What the task requires:
Each line in the entries below that holds the word "orange" belongs in the answer.
[Start of section]
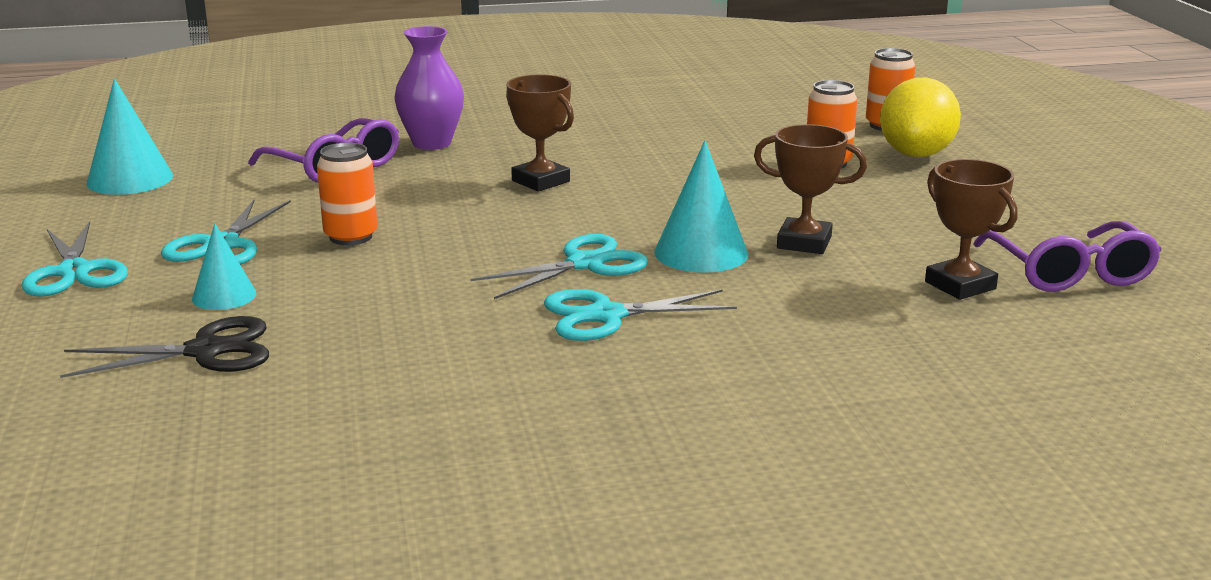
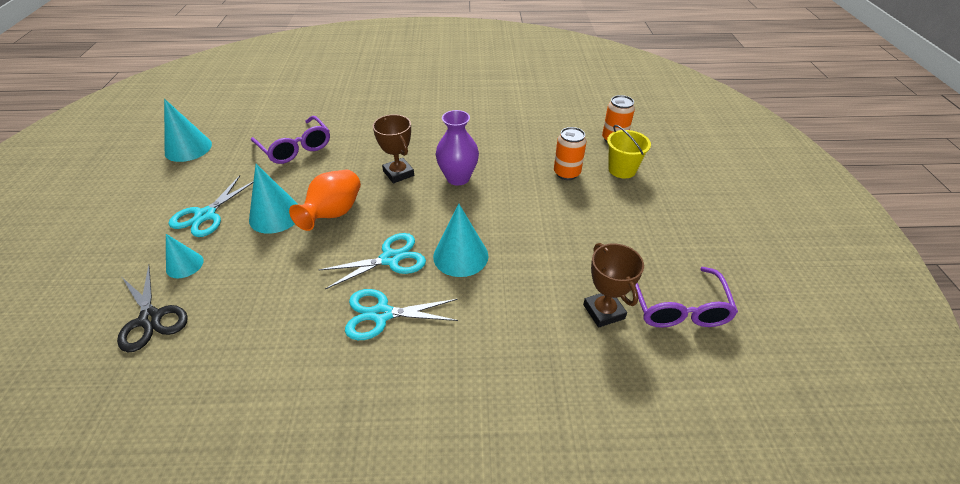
camera: 10 degrees right, 20 degrees up
(74, 272) = (120, 231): turquoise scissors -> none
(206, 351) = (150, 319): black scissors -> black scissors turned 60 degrees clockwise
(351, 237) = (275, 215): orange can -> turquoise cone
(431, 143) = (355, 131): purple vase -> purple vase (458, 178)
(454, 228) = (333, 213): none -> orange vase
(804, 242) = (524, 253): brown trophy -> none
(916, 154) = (622, 170): yellow lemon -> yellow bucket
[End of section]
Completed exercise:
(351, 237) = (275, 215): orange can -> turquoise cone
(454, 228) = (333, 213): none -> orange vase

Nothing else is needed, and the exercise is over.